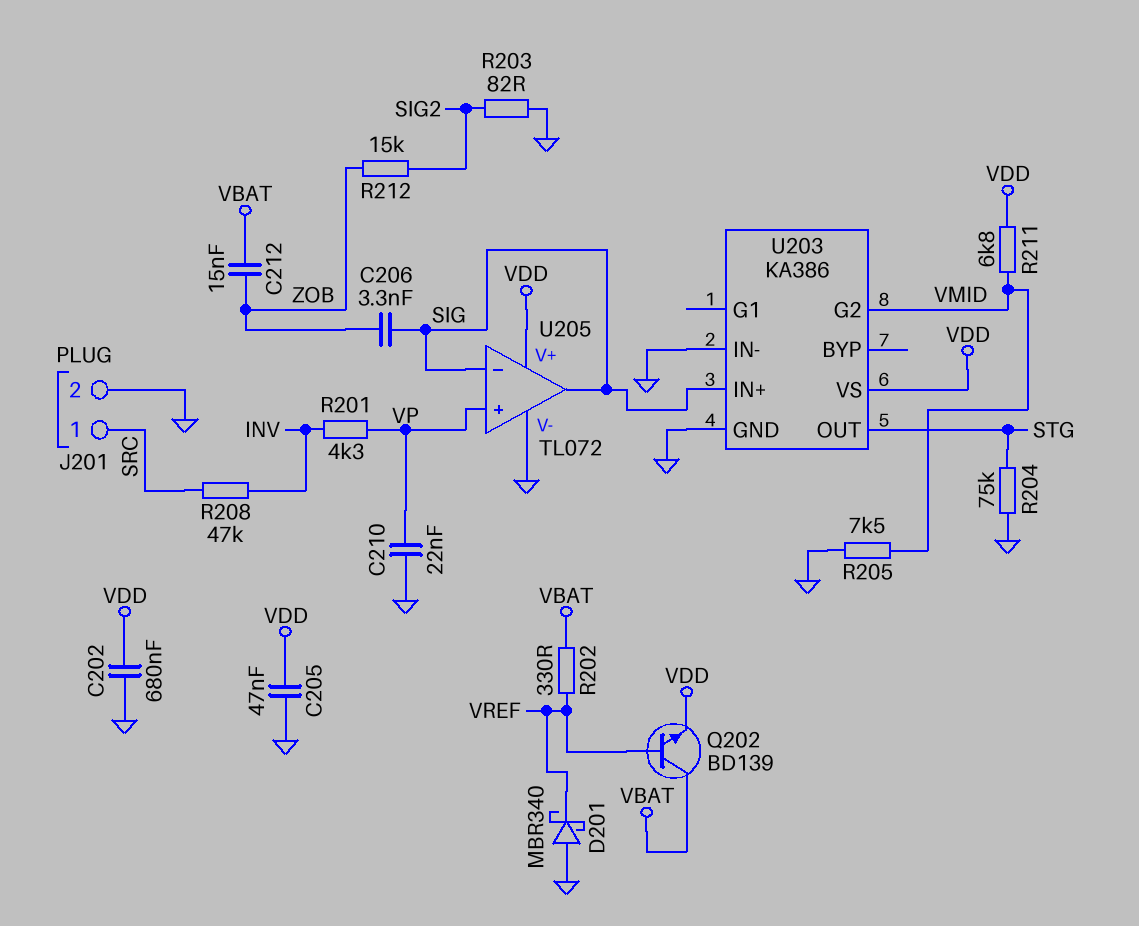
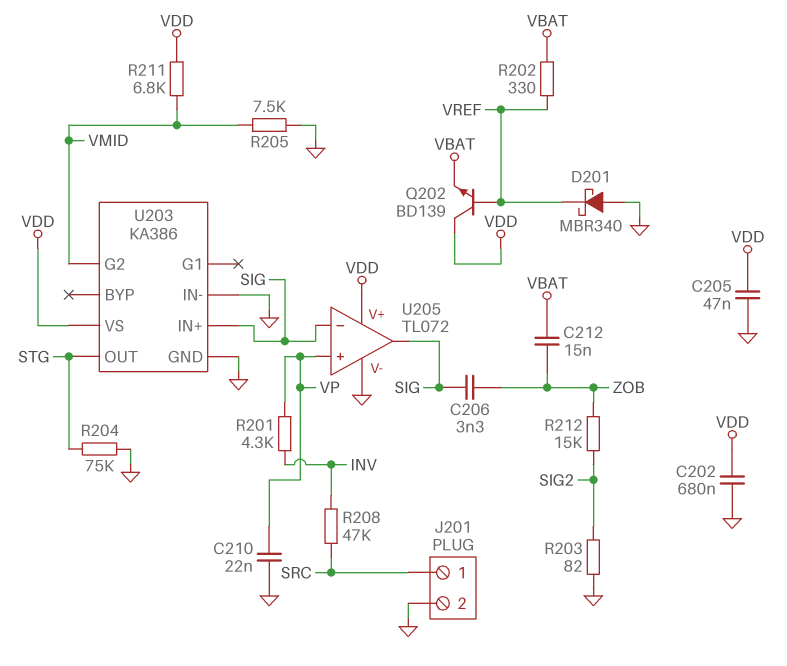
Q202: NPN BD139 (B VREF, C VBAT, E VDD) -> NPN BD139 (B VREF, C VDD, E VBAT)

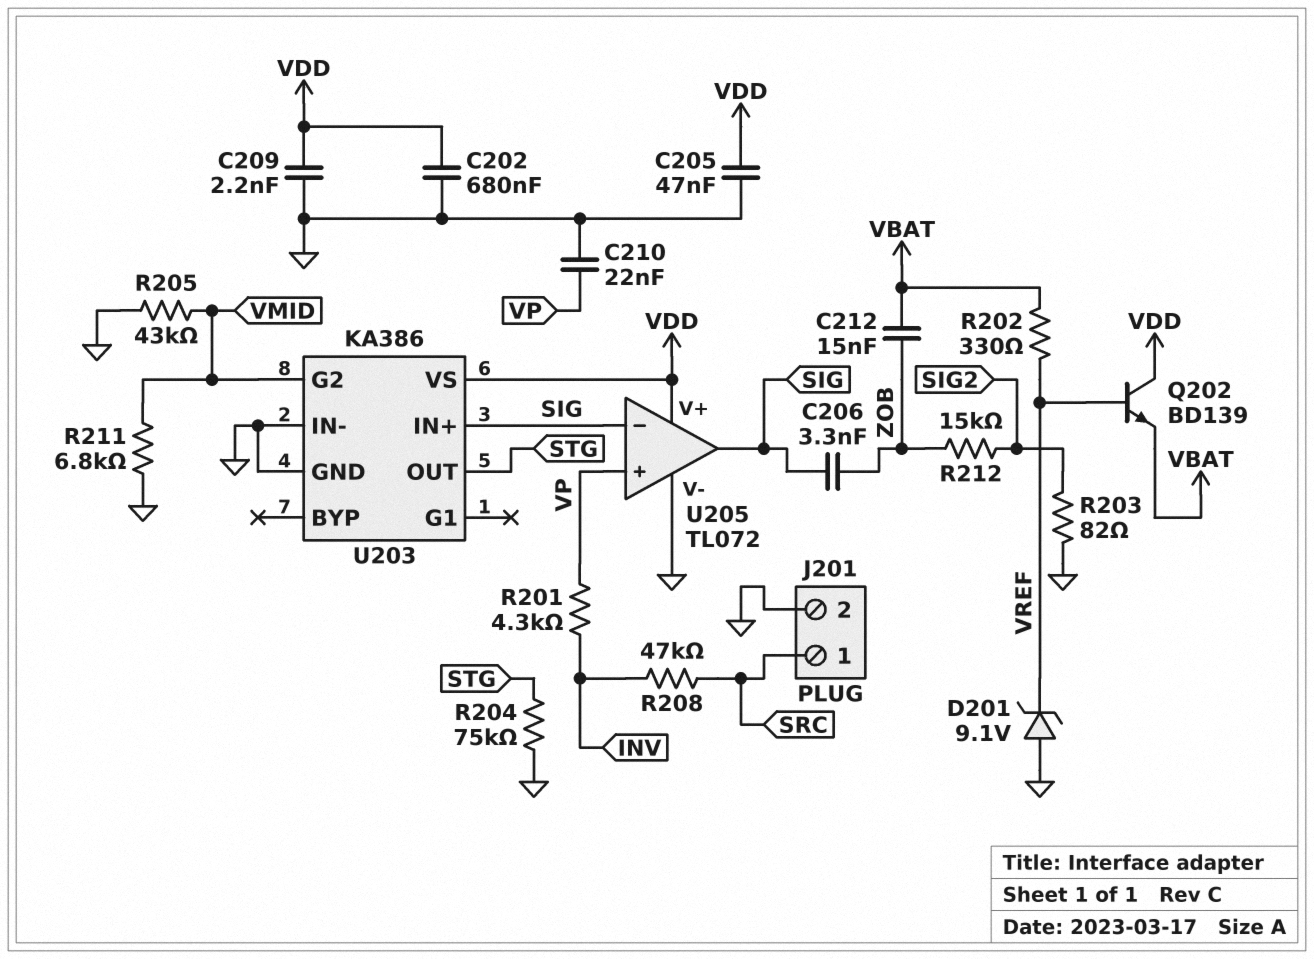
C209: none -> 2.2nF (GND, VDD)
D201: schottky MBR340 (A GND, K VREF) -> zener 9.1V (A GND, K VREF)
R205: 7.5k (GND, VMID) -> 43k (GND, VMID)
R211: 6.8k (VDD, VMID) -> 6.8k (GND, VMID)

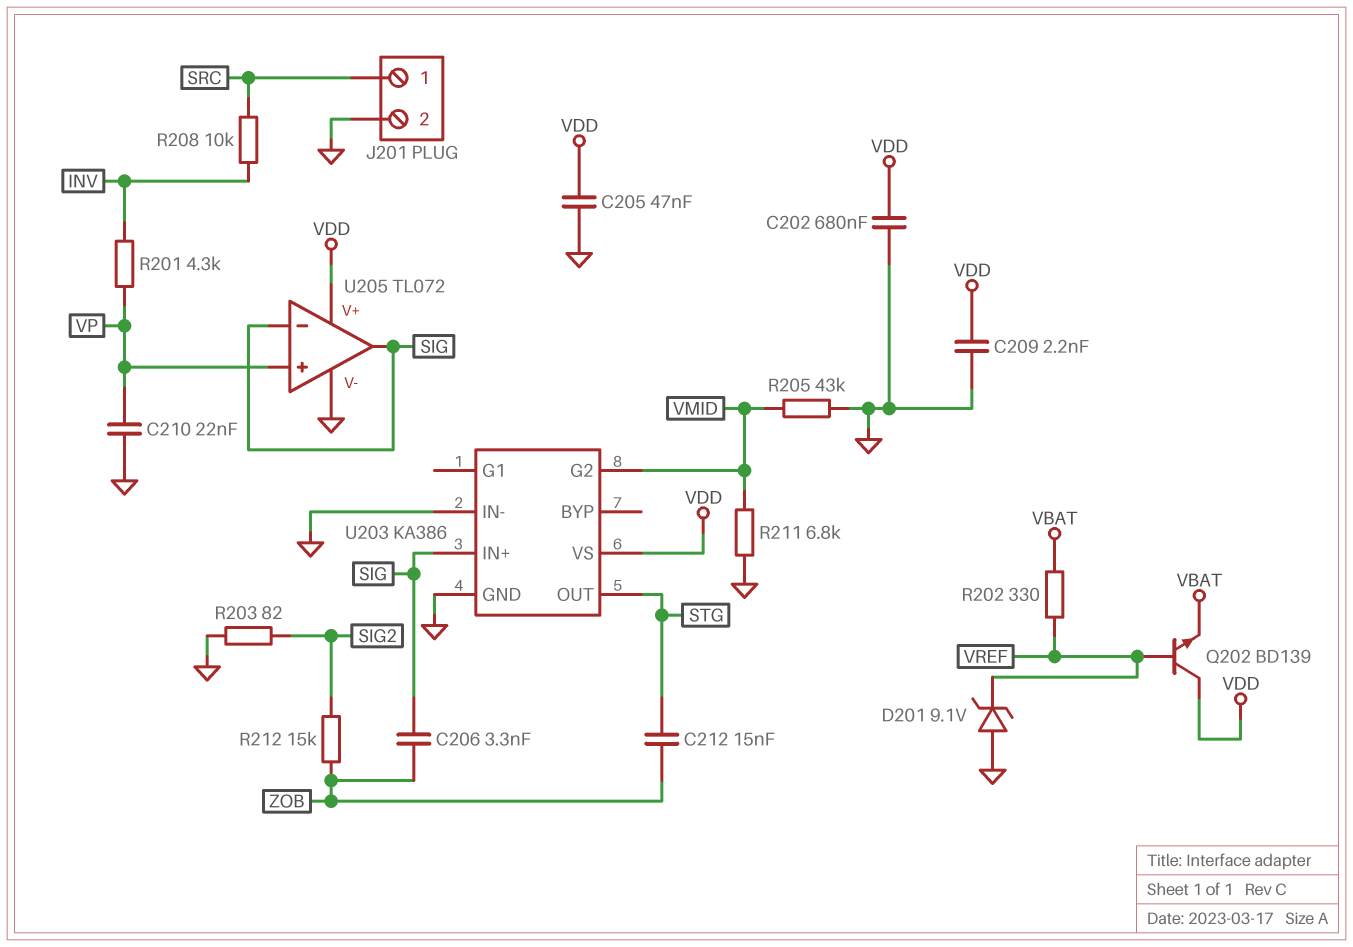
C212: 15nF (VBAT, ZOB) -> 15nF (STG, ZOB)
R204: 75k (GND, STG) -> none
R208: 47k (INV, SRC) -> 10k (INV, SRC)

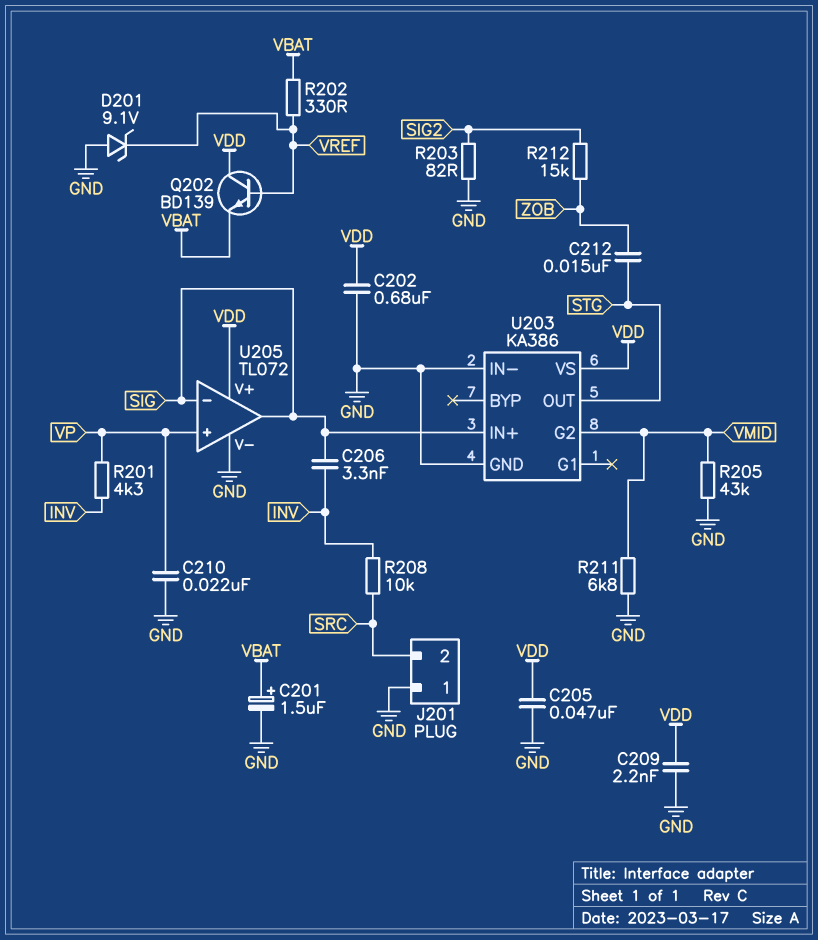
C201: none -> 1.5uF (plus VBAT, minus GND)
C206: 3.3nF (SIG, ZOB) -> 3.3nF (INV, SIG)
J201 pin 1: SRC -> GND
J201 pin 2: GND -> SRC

-------

■ The task
Repeat the lines from the line containing "R204: 75k (GND, STG) -> none" through the end of the material above exactly, with no pictures and nothing else.

■ Response to this task
R204: 75k (GND, STG) -> none
R208: 47k (INV, SRC) -> 10k (INV, SRC)

C201: none -> 1.5uF (plus VBAT, minus GND)
C206: 3.3nF (SIG, ZOB) -> 3.3nF (INV, SIG)
J201 pin 1: SRC -> GND
J201 pin 2: GND -> SRC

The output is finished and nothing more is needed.